- Try it: Your answer must be a single number: how many lines in the records below contain the word "none".
═════ Provided data
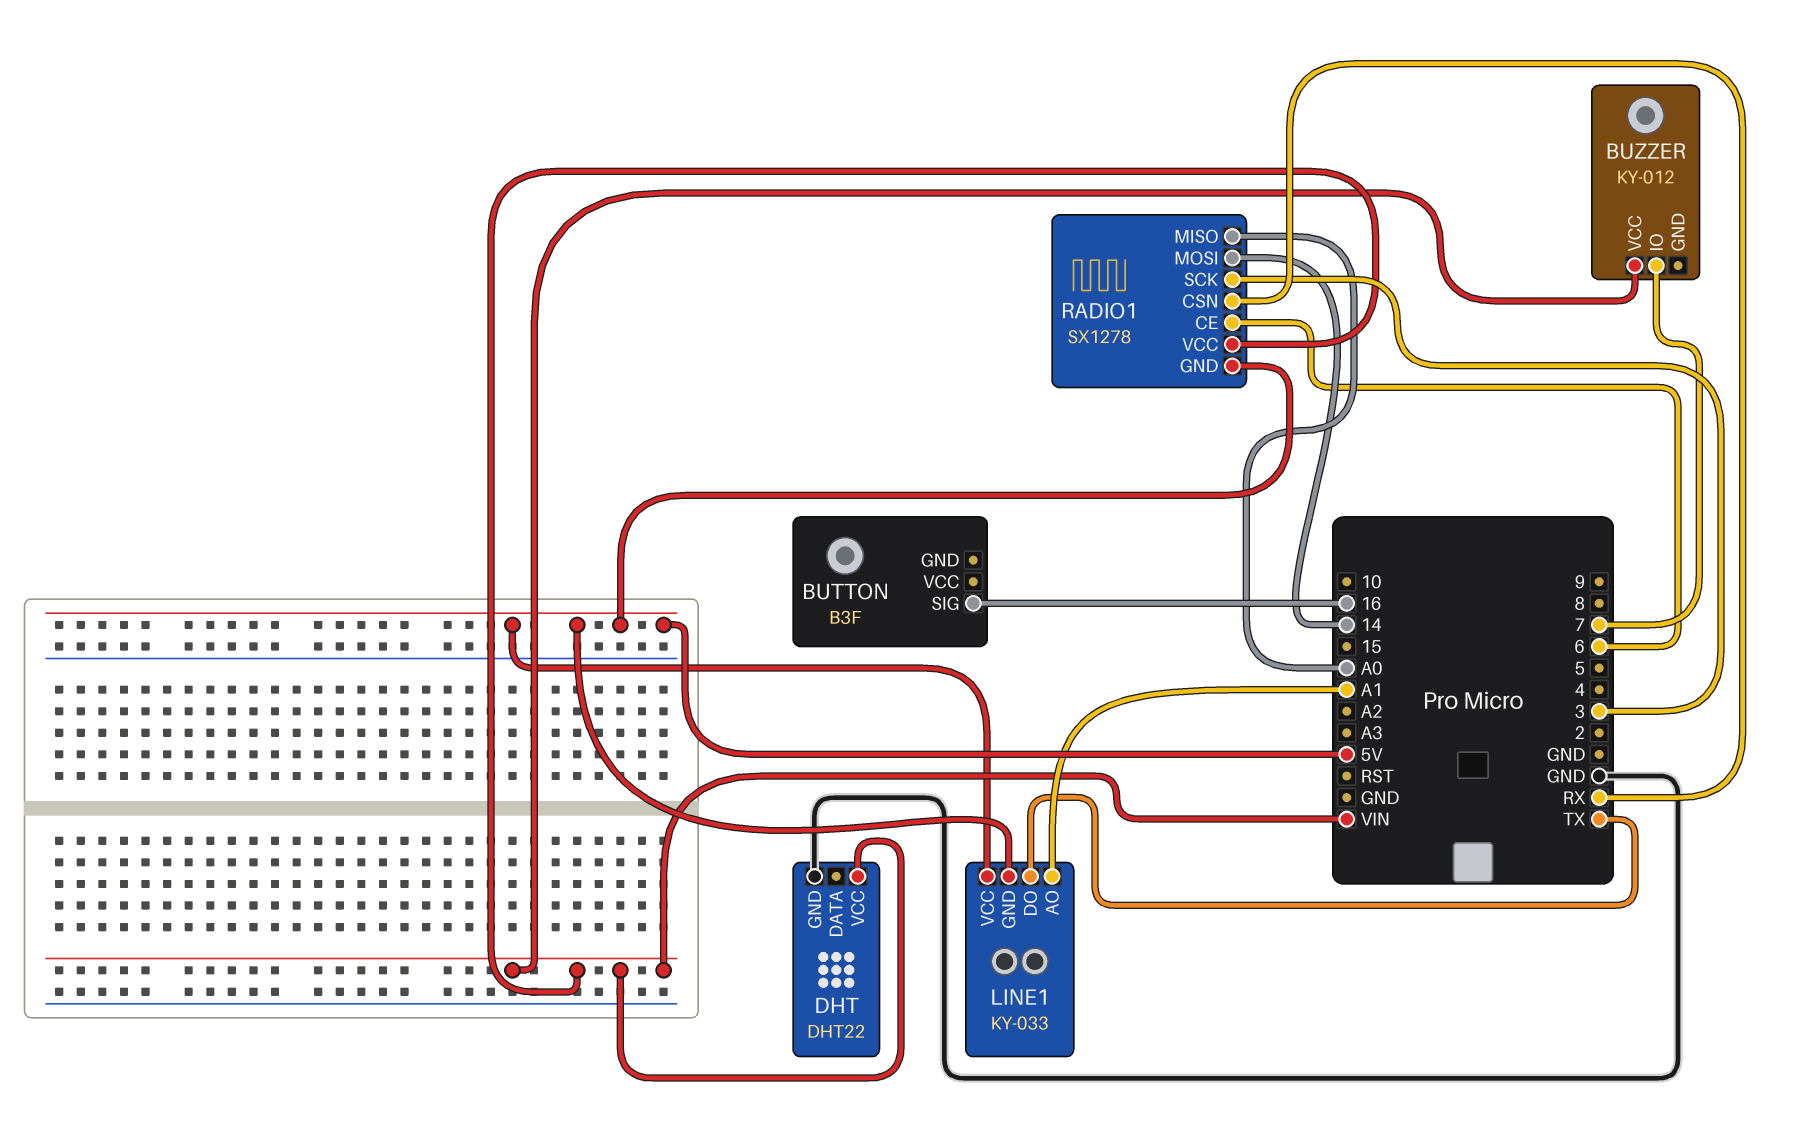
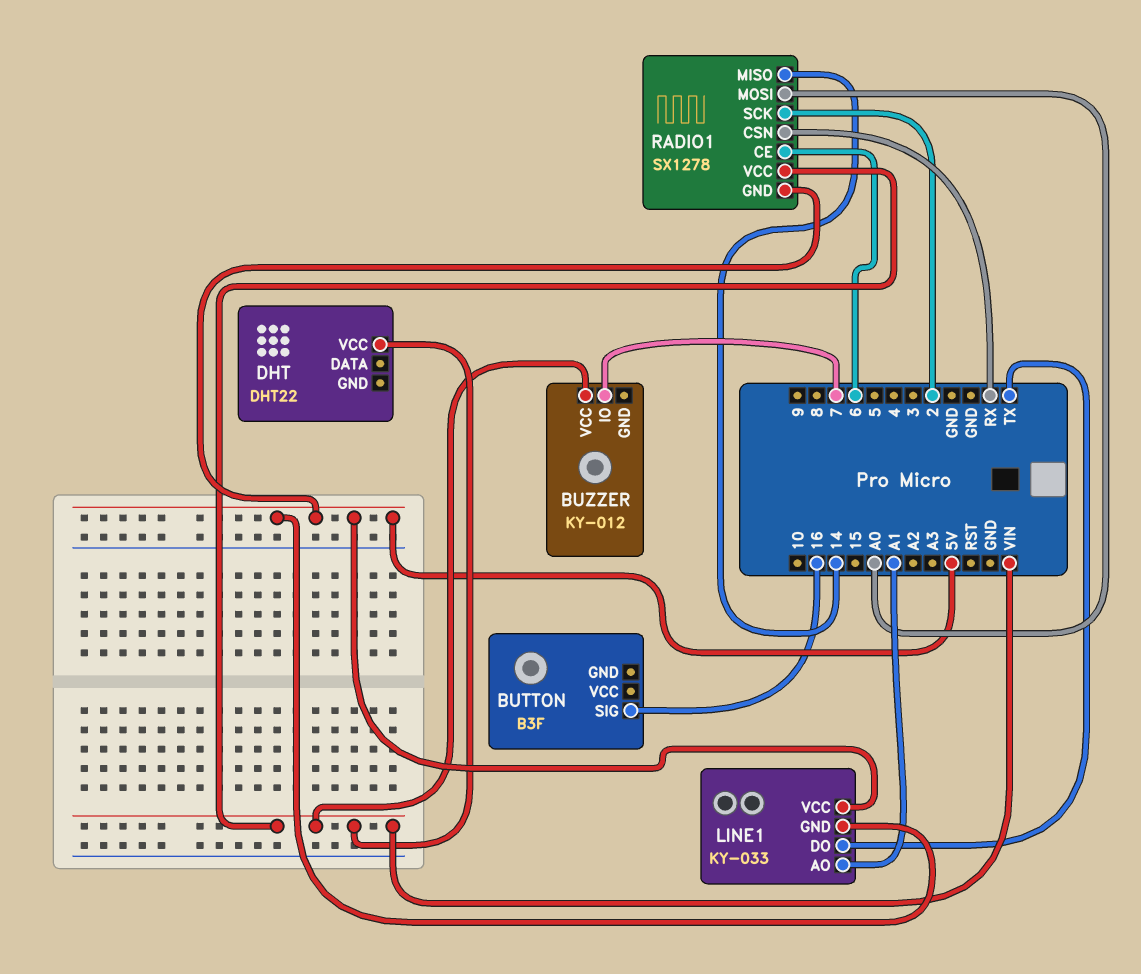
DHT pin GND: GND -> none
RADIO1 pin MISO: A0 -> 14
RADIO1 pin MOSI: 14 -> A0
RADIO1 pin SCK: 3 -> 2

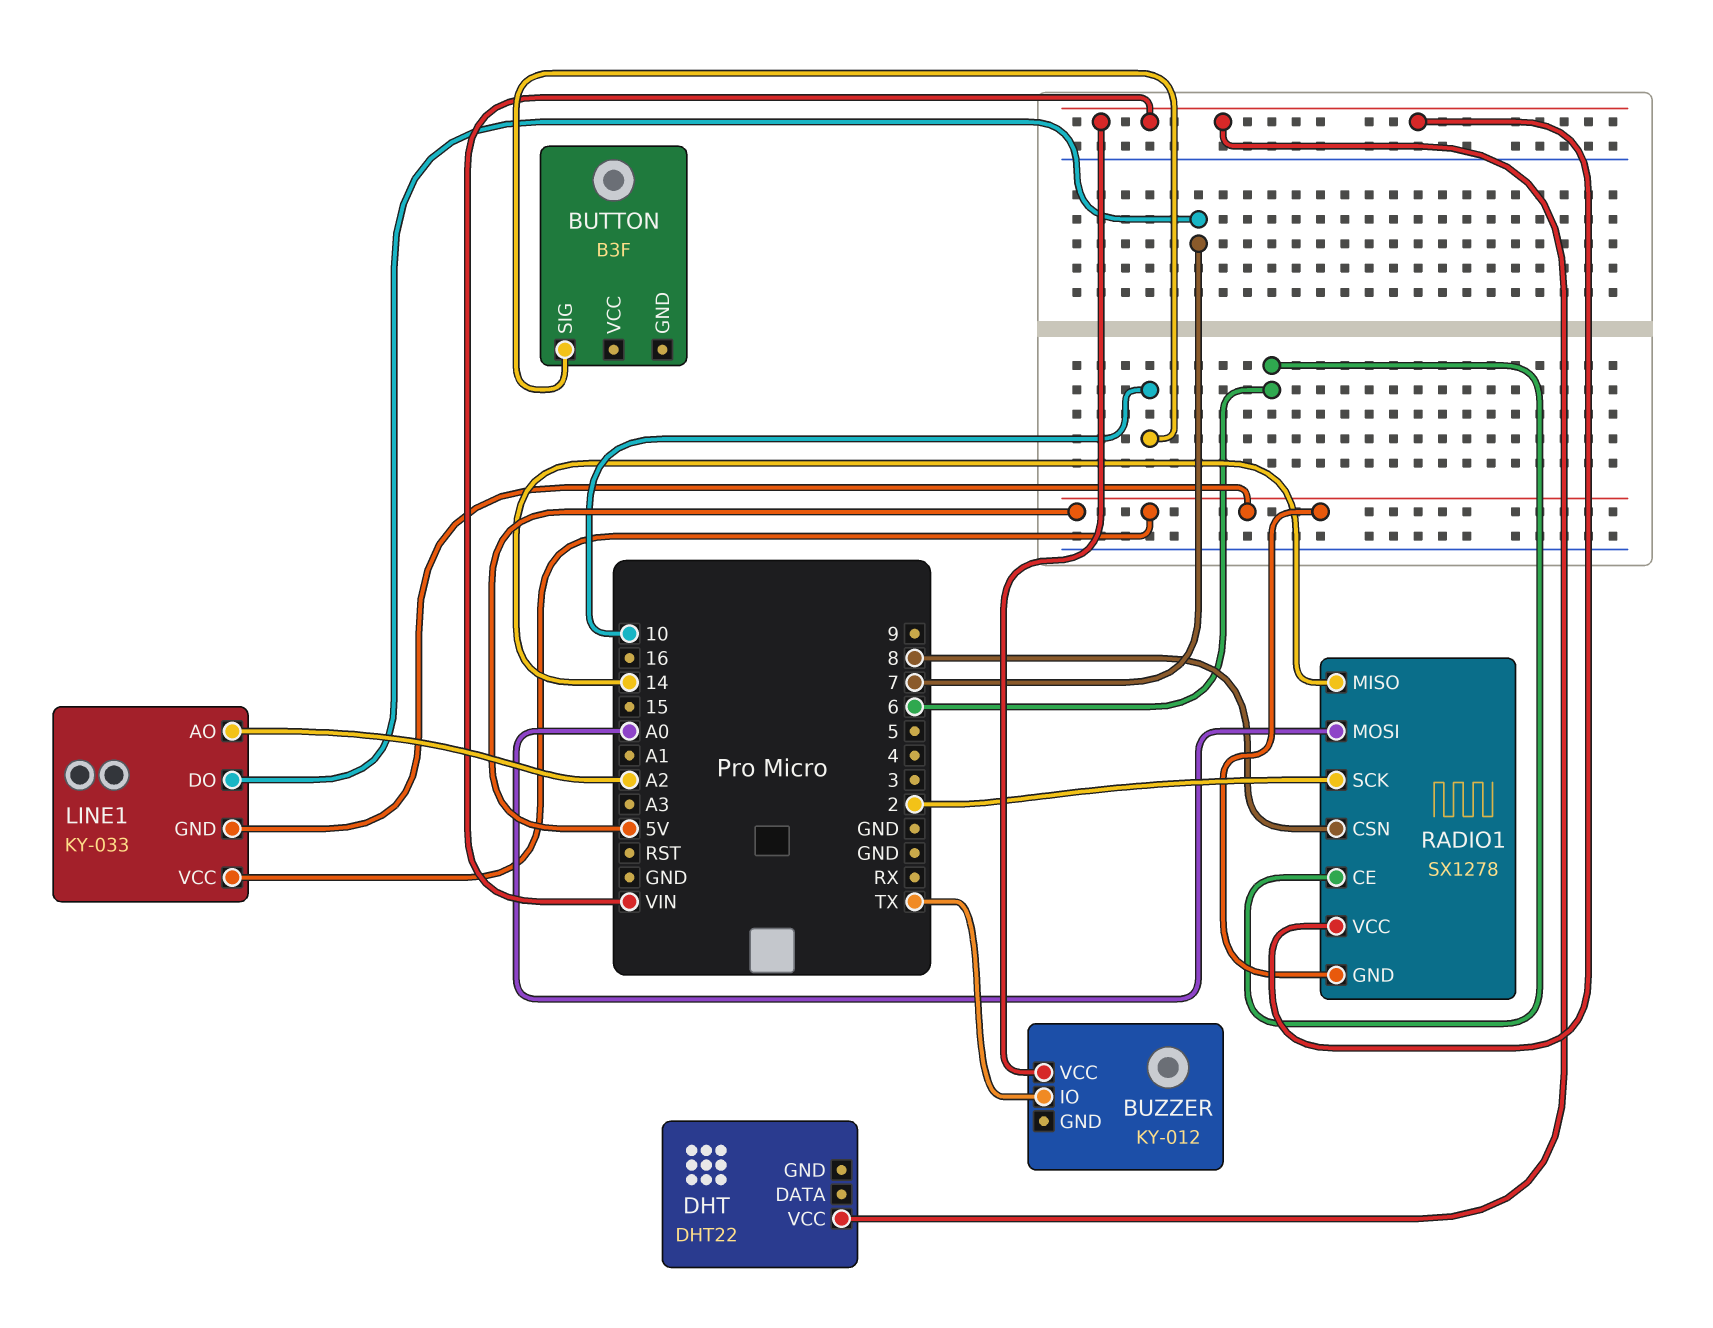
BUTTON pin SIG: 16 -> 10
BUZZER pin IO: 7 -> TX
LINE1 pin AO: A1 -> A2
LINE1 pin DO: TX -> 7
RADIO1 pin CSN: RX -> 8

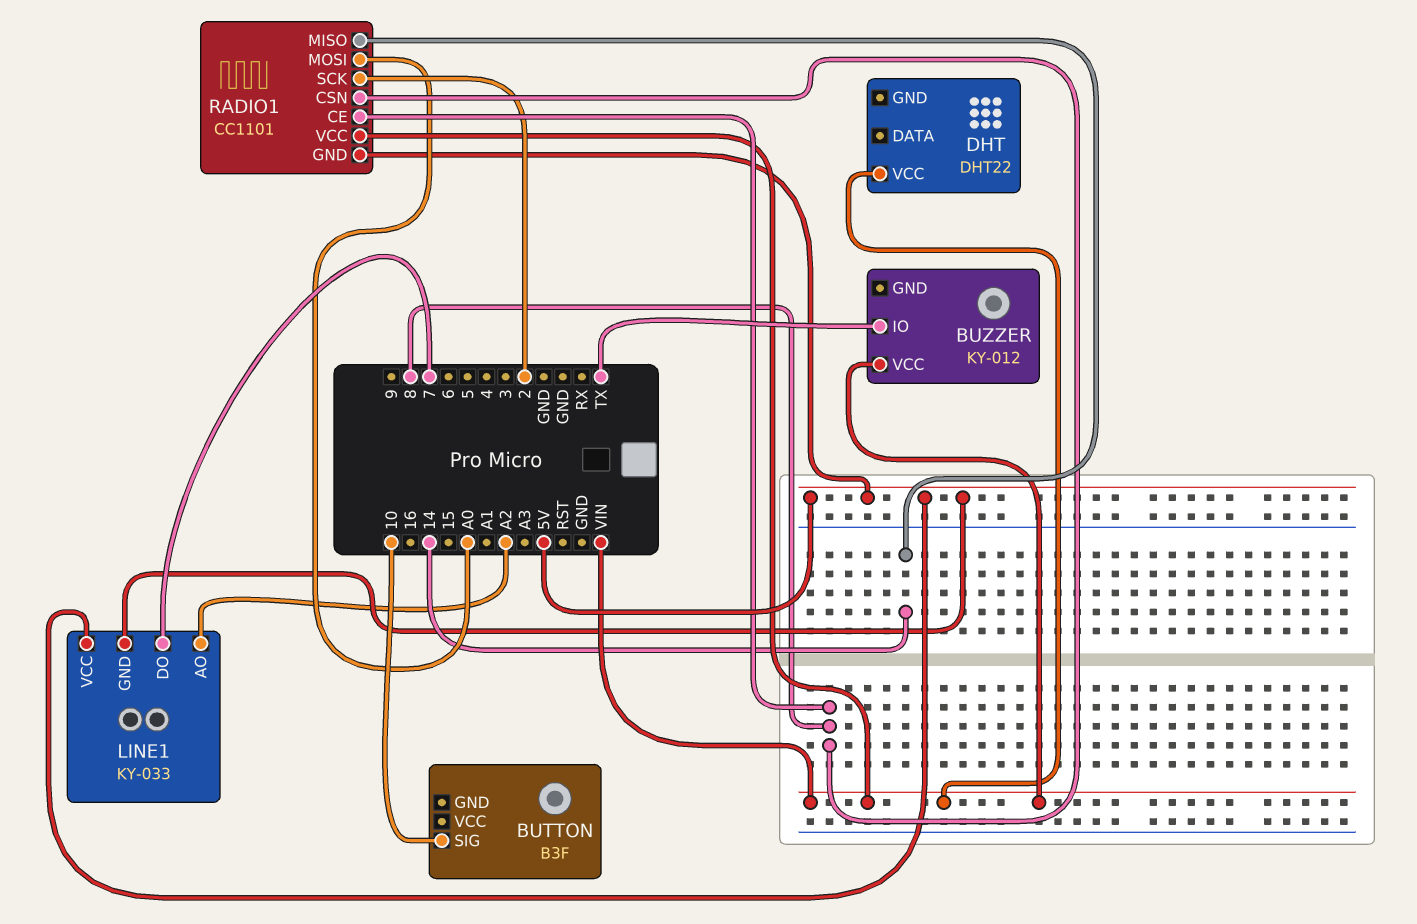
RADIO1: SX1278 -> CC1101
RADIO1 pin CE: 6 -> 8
══════════
═════ Provided data
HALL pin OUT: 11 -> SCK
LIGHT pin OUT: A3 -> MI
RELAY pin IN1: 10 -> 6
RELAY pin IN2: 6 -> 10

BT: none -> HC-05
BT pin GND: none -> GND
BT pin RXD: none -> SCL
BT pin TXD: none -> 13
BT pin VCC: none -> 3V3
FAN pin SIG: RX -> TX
══════════
- Exercise response: 6